WORK REQUEST
Lines in the listing below that contain the string "truck" are to be found and copied.

DATA SHOWN
--------------------
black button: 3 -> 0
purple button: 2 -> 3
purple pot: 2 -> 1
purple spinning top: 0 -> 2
--------------------
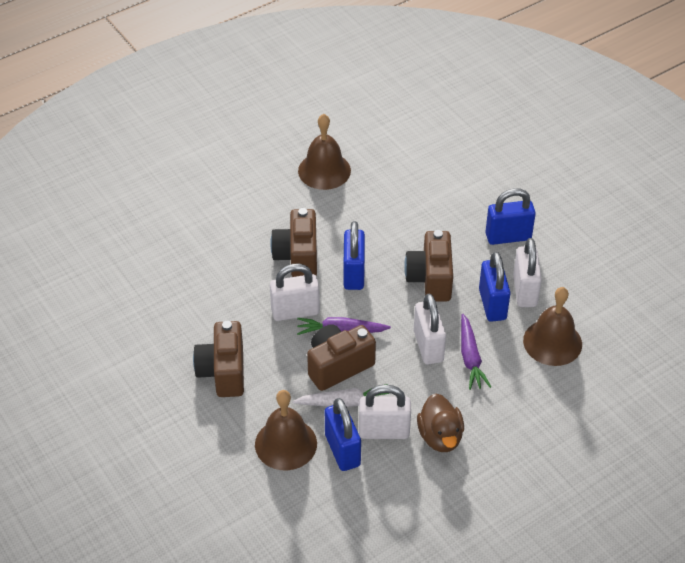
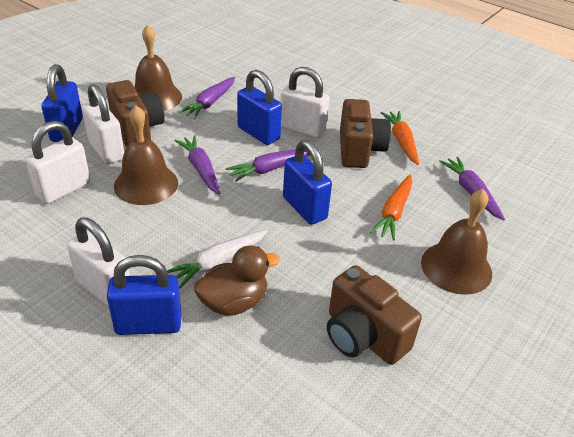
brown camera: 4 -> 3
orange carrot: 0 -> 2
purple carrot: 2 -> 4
--------------------
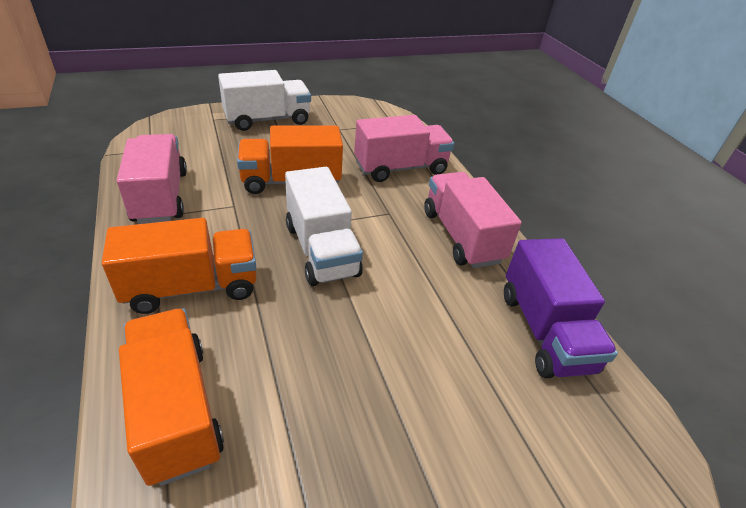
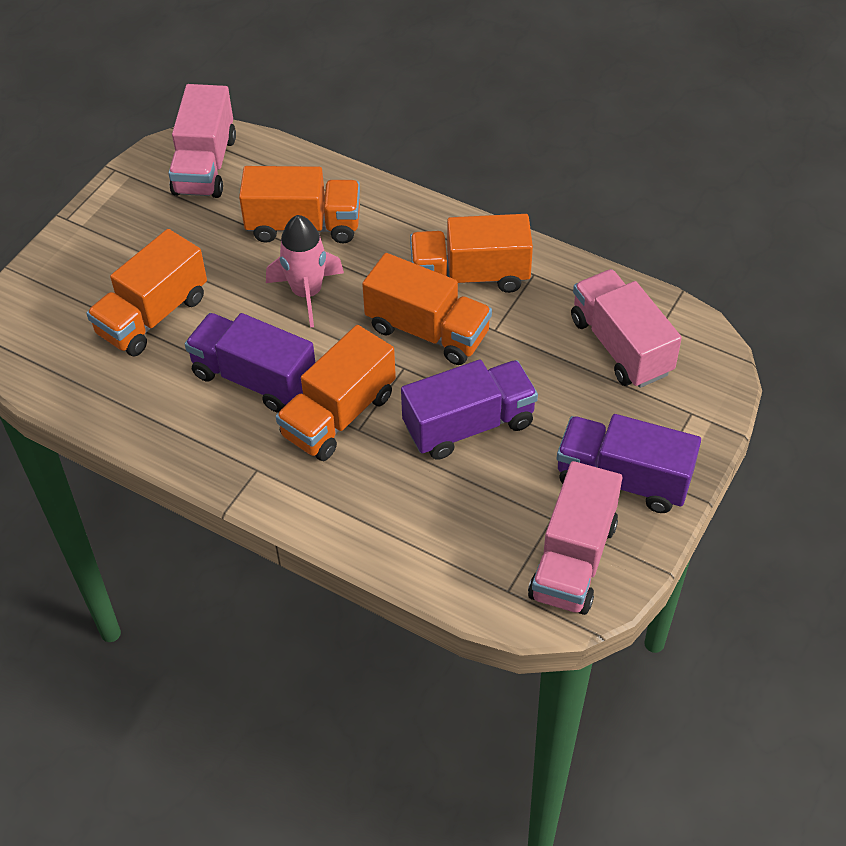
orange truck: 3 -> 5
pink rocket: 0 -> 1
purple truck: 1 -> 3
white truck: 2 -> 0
--------------------
OUTPUT OF THE TASK
orange truck: 3 -> 5
purple truck: 1 -> 3
white truck: 2 -> 0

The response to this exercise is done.